| What you are asked to do |
Lines from the line with "pink jar: [118,175,188,247]" to the line with "pink tree: [119,95,162,155]" in the entries below, and only those, must be output exactly, with both ends included.

Exercise material Block Start

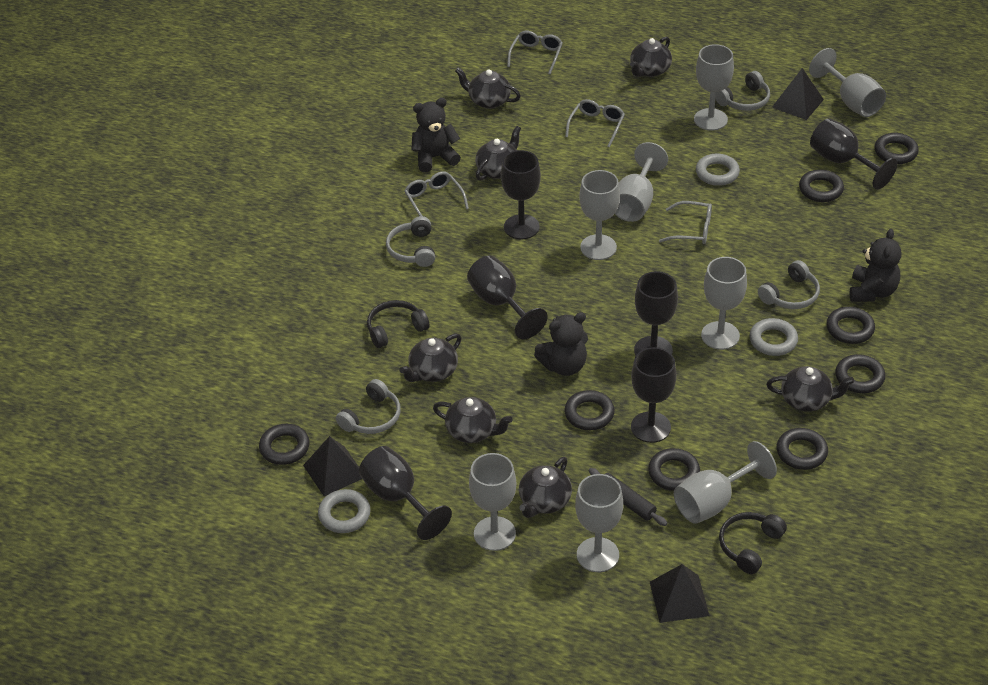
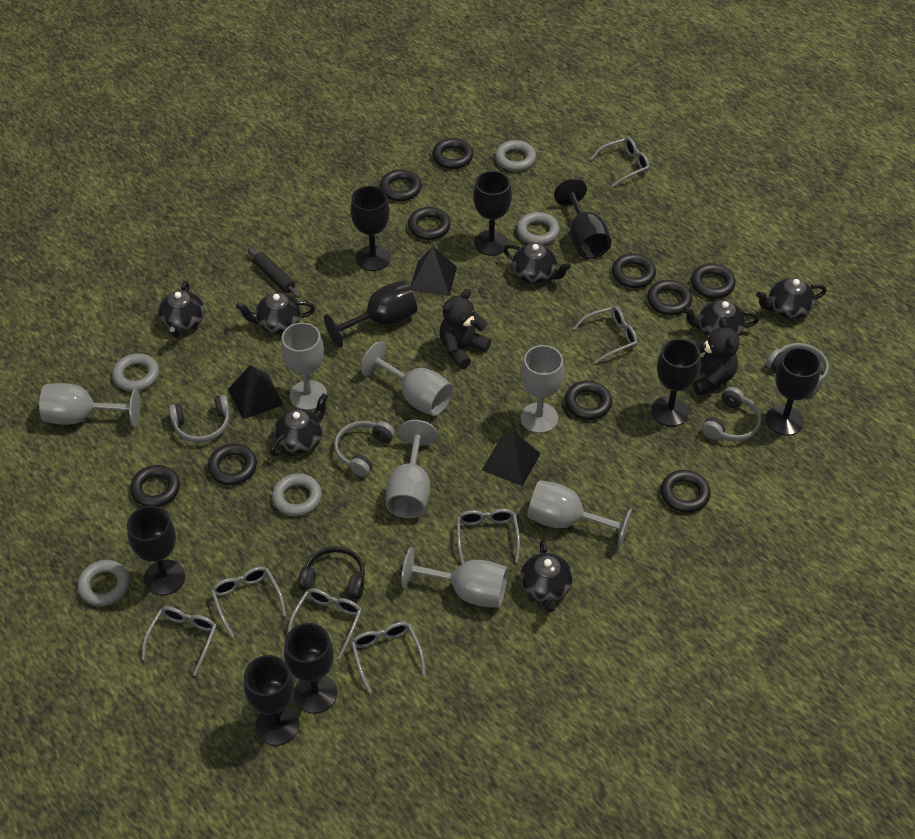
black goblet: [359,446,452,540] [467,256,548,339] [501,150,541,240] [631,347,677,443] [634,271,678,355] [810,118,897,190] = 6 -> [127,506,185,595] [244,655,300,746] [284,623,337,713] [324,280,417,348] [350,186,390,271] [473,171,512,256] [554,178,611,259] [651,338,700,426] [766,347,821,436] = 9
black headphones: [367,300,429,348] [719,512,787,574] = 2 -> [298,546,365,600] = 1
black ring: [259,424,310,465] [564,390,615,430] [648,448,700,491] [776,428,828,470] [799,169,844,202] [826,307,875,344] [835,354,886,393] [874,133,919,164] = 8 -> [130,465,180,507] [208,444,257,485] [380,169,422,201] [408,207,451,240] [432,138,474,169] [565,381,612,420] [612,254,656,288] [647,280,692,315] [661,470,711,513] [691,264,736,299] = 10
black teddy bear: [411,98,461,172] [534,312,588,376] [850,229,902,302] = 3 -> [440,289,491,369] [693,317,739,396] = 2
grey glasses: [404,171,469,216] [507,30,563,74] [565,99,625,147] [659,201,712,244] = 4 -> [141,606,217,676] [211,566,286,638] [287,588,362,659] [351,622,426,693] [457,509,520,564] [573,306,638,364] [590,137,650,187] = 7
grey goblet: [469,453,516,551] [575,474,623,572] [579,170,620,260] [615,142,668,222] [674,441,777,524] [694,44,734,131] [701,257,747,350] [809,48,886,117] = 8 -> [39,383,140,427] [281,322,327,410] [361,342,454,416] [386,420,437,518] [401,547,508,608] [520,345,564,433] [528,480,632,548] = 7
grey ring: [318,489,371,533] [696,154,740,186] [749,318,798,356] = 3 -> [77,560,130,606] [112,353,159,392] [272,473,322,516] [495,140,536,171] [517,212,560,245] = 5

Exercise material Block End
Exercise material Block Start

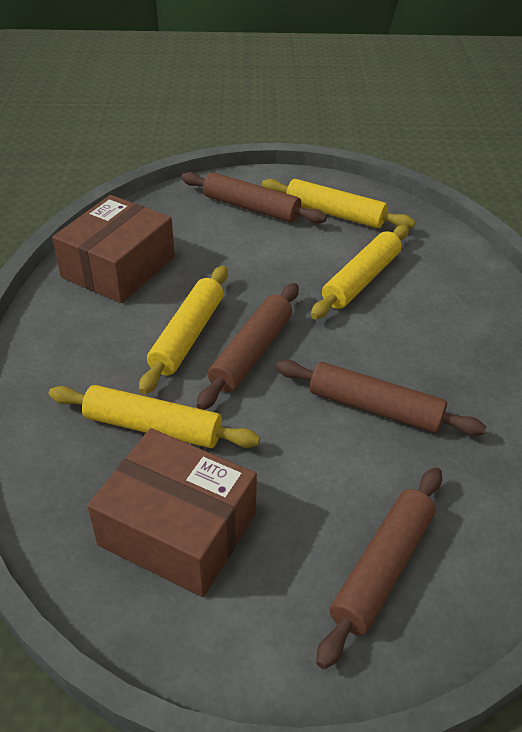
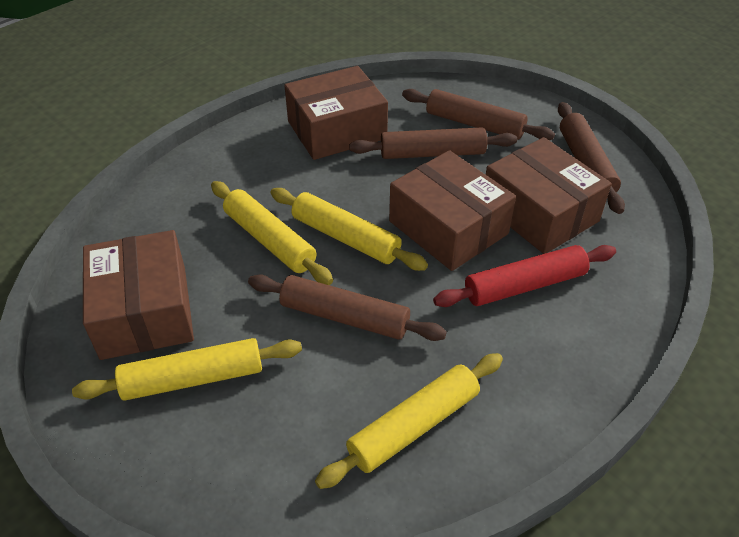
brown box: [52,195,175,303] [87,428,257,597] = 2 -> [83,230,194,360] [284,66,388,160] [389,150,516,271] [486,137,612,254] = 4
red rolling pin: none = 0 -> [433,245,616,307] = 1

Exercise material Block End
Exercise material Block Start

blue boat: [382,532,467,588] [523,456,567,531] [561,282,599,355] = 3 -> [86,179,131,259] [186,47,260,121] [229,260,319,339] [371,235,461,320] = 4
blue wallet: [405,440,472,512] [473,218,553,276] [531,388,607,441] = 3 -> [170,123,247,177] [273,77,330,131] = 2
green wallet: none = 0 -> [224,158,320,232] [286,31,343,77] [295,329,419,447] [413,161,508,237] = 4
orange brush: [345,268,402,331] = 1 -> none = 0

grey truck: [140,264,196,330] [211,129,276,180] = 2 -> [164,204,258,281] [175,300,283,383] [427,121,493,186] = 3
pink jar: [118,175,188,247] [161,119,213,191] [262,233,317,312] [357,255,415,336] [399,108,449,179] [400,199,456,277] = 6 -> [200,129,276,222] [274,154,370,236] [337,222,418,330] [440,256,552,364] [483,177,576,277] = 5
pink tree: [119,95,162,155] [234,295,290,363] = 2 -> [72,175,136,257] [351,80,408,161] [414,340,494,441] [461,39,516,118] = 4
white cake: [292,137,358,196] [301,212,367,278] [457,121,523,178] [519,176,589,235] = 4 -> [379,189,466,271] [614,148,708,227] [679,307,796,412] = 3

Exercise material Block End

| Reply |
pink jar: [118,175,188,247] [161,119,213,191] [262,233,317,312] [357,255,415,336] [399,108,449,179] [400,199,456,277] = 6 -> [200,129,276,222] [274,154,370,236] [337,222,418,330] [440,256,552,364] [483,177,576,277] = 5
pink tree: [119,95,162,155] [234,295,290,363] = 2 -> [72,175,136,257] [351,80,408,161] [414,340,494,441] [461,39,516,118] = 4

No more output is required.